DATA TO USE |
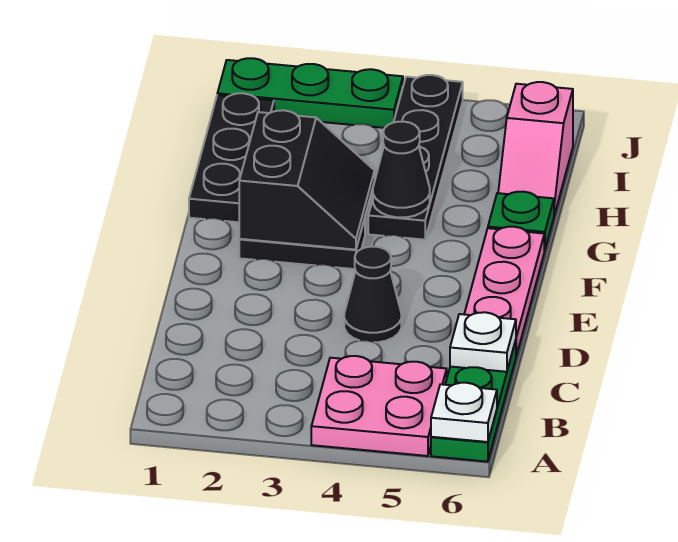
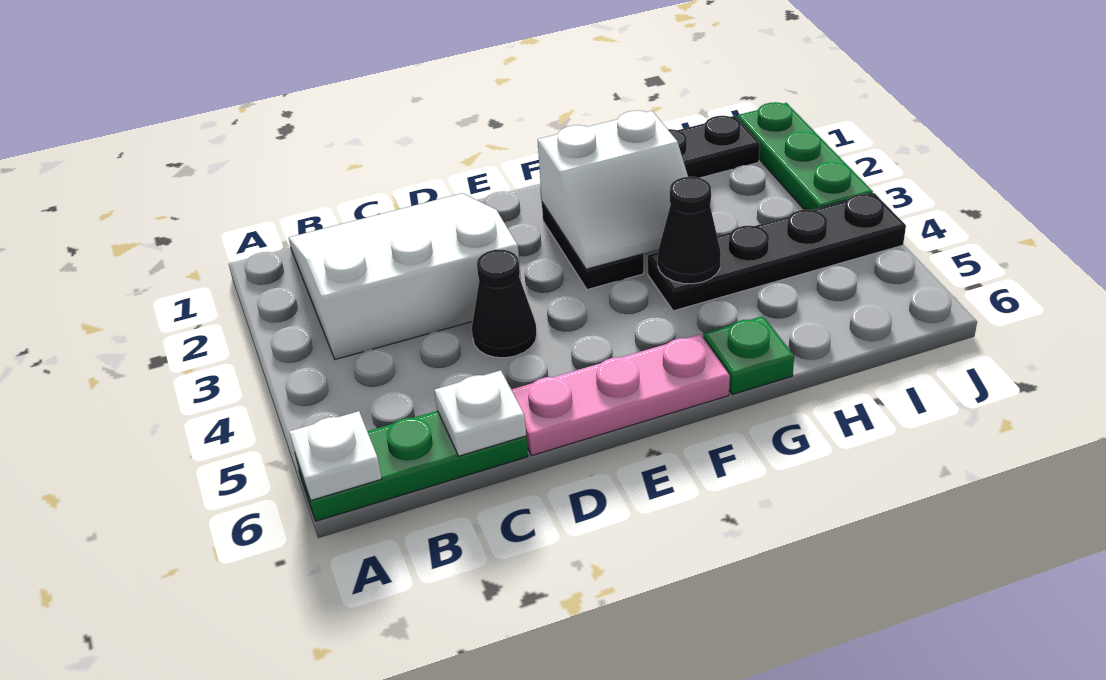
pink plate A4:B5 level 1 -> none
none -> white slope B1:D3 level 1 top 3
black slope F2:G3 level 2 top 2 -> white slope F2:G3 level 2 top 2
pink slope H6:I6 level 1 top I -> none

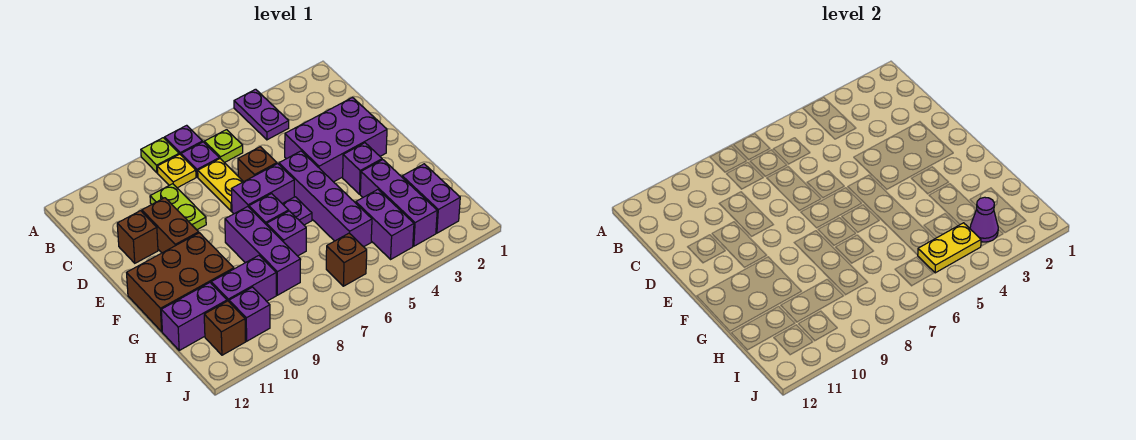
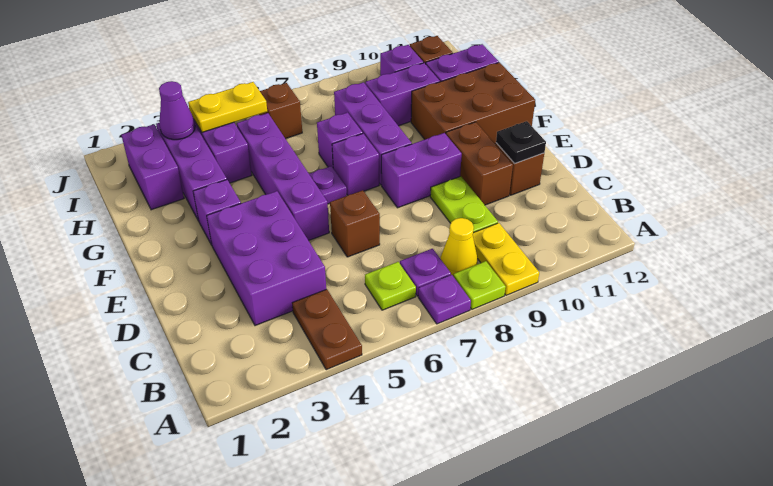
purple plate A4:B4 level 1 -> brown plate A4:B4 level 1
yellow plate B8 level 1 -> yellow cone B8 level 1
yellow plate C7:D7 level 1 -> yellow plate A9:B9 level 1
purple brick D2:E4 level 1 -> purple brick C3:E4 level 1
none -> black plate D11 level 2
purple brick E6:E7 level 1 -> purple brick E8:E9 level 1

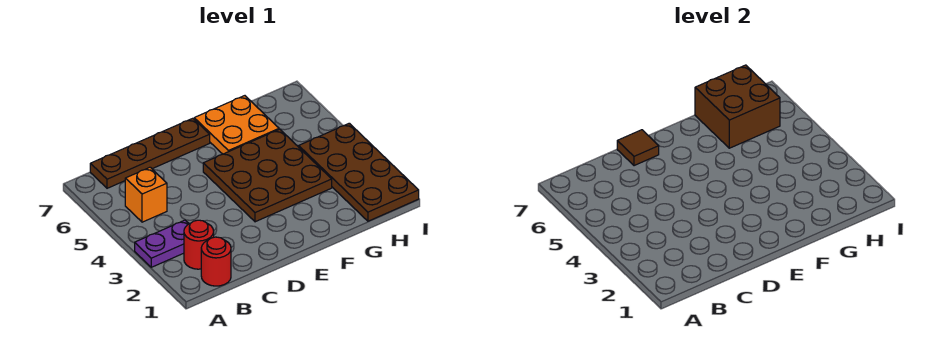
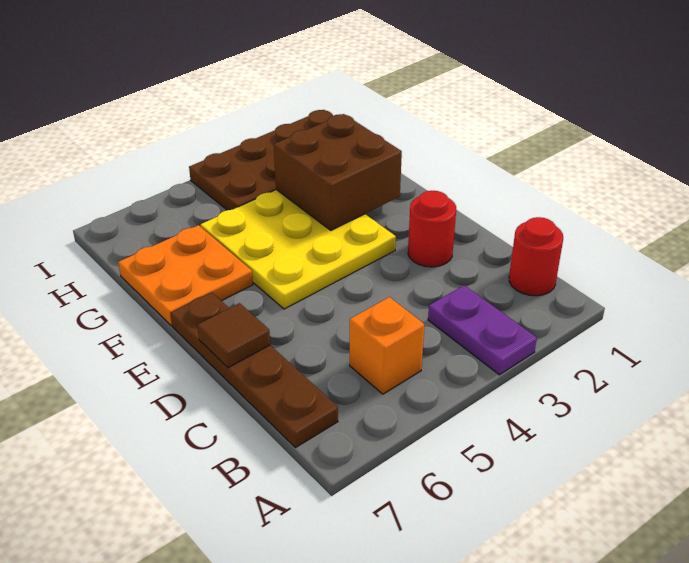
red round brick B2 level 1 -> red round brick D2 level 1
brown plate E3:G5 level 1 -> yellow plate E3:G5 level 1
brown brick G6:H7 level 2 -> brown brick F2:G3 level 2

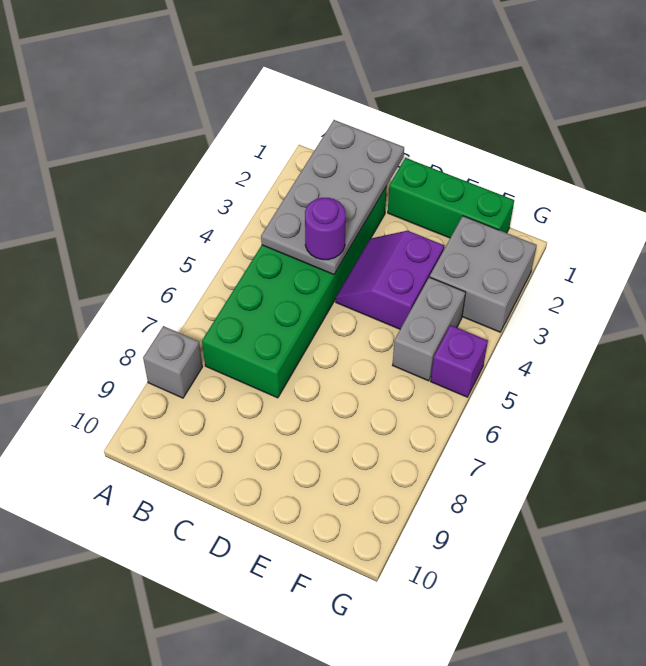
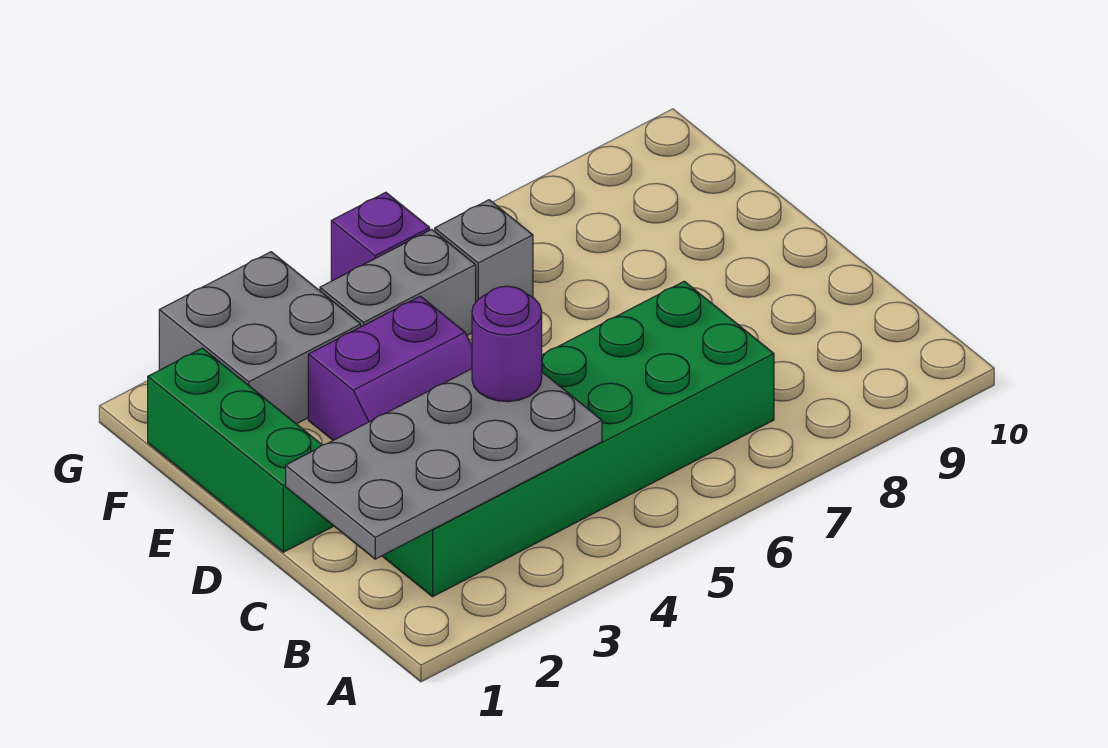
grey brick A8 level 1 -> grey brick F6 level 1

WHAT THIS TASK INVOLVES |
Please transcribe word for word the lines from the one bearing "yellow plate C7:D7" through the last line of the records above, omitting the pictures.

WRITTEN ANSWER |
yellow plate C7:D7 level 1 -> yellow plate A9:B9 level 1
purple brick D2:E4 level 1 -> purple brick C3:E4 level 1
none -> black plate D11 level 2
purple brick E6:E7 level 1 -> purple brick E8:E9 level 1

red round brick B2 level 1 -> red round brick D2 level 1
brown plate E3:G5 level 1 -> yellow plate E3:G5 level 1
brown brick G6:H7 level 2 -> brown brick F2:G3 level 2

grey brick A8 level 1 -> grey brick F6 level 1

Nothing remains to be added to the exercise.